[Material provided — start]
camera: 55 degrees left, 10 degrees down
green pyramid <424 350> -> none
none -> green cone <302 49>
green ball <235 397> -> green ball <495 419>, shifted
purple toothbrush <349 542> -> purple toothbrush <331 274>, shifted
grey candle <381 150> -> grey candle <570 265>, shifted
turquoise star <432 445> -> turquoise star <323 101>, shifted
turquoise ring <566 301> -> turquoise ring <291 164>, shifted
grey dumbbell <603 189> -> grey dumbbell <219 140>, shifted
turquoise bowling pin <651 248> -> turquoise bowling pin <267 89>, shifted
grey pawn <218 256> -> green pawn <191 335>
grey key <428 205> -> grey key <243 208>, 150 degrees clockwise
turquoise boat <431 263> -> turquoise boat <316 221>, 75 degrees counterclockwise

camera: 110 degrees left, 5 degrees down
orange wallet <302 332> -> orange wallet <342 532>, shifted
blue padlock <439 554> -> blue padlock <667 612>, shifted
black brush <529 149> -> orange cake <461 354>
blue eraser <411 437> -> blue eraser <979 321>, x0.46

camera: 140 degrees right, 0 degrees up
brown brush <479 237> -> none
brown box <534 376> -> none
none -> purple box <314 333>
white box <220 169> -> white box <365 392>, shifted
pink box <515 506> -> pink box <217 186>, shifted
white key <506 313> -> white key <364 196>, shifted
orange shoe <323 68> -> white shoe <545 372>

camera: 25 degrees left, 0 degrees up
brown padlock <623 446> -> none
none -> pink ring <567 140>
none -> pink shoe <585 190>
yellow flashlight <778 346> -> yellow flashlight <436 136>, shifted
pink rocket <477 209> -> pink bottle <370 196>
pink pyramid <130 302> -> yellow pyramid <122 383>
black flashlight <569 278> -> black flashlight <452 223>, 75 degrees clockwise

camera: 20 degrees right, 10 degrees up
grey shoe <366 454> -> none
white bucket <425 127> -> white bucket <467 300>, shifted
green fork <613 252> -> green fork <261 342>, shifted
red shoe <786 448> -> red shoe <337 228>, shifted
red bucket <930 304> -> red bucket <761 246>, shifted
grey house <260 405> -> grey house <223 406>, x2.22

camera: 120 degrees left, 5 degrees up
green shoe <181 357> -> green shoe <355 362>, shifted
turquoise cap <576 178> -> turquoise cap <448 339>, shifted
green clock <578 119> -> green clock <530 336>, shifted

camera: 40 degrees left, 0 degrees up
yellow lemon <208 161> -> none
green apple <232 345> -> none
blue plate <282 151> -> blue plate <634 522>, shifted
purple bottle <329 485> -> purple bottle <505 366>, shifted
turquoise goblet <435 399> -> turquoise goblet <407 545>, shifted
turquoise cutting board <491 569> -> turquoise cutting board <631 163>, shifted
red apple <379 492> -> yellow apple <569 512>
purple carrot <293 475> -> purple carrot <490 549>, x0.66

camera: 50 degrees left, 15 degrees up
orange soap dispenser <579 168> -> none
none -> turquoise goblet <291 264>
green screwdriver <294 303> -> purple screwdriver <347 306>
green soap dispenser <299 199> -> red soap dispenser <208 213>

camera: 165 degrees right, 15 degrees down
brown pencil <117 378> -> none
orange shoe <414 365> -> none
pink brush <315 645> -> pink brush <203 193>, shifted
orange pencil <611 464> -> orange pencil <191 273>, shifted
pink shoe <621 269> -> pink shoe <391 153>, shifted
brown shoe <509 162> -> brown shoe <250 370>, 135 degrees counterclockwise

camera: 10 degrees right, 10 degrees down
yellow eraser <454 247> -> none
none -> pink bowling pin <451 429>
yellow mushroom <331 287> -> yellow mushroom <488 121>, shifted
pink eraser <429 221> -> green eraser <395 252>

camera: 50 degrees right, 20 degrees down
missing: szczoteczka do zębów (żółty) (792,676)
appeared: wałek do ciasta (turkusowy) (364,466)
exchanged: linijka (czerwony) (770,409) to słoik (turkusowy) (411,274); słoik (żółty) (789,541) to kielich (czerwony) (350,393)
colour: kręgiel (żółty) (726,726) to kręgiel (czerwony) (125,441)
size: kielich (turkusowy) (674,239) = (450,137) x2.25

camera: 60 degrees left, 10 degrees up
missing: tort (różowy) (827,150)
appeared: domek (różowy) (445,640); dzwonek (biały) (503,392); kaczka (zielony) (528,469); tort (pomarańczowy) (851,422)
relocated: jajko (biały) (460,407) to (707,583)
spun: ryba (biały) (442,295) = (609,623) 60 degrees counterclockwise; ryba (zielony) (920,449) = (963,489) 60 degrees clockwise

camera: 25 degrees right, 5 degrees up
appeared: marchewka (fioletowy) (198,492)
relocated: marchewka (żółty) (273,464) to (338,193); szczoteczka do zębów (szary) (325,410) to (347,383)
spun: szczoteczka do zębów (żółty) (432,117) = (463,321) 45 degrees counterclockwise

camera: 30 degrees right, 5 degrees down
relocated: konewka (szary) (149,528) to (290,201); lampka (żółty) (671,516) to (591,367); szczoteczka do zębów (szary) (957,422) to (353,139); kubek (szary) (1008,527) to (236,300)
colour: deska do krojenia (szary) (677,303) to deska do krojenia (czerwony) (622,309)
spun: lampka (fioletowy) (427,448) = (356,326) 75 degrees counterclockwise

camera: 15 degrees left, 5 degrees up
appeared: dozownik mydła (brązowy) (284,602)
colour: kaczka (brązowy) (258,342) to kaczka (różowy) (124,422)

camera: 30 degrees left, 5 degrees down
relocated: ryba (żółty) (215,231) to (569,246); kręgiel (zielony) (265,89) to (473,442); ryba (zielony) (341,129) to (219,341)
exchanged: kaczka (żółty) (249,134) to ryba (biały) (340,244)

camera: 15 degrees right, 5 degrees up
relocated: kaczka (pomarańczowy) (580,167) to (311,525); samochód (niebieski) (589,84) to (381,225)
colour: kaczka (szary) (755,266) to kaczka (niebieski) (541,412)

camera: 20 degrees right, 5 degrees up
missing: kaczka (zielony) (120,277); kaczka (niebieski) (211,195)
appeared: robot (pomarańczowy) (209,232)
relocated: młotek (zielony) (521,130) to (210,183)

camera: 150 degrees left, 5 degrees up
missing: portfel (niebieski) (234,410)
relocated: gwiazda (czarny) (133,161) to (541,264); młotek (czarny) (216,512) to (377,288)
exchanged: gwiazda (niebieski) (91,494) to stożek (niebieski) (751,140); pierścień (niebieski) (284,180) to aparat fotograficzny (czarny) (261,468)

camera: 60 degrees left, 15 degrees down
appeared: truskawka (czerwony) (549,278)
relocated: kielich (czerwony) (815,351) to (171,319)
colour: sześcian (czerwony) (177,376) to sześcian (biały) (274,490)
[Material provided — finish]
--- Task prompt ---
Begin at the first line of the records above and quote every line verbatim through the one that contains "purple toothbrush <349".

--- Result for this task ---
camera: 55 degrees left, 10 degrees down
green pyramid <424 350> -> none
none -> green cone <302 49>
green ball <235 397> -> green ball <495 419>, shifted
purple toothbrush <349 542> -> purple toothbrush <331 274>, shifted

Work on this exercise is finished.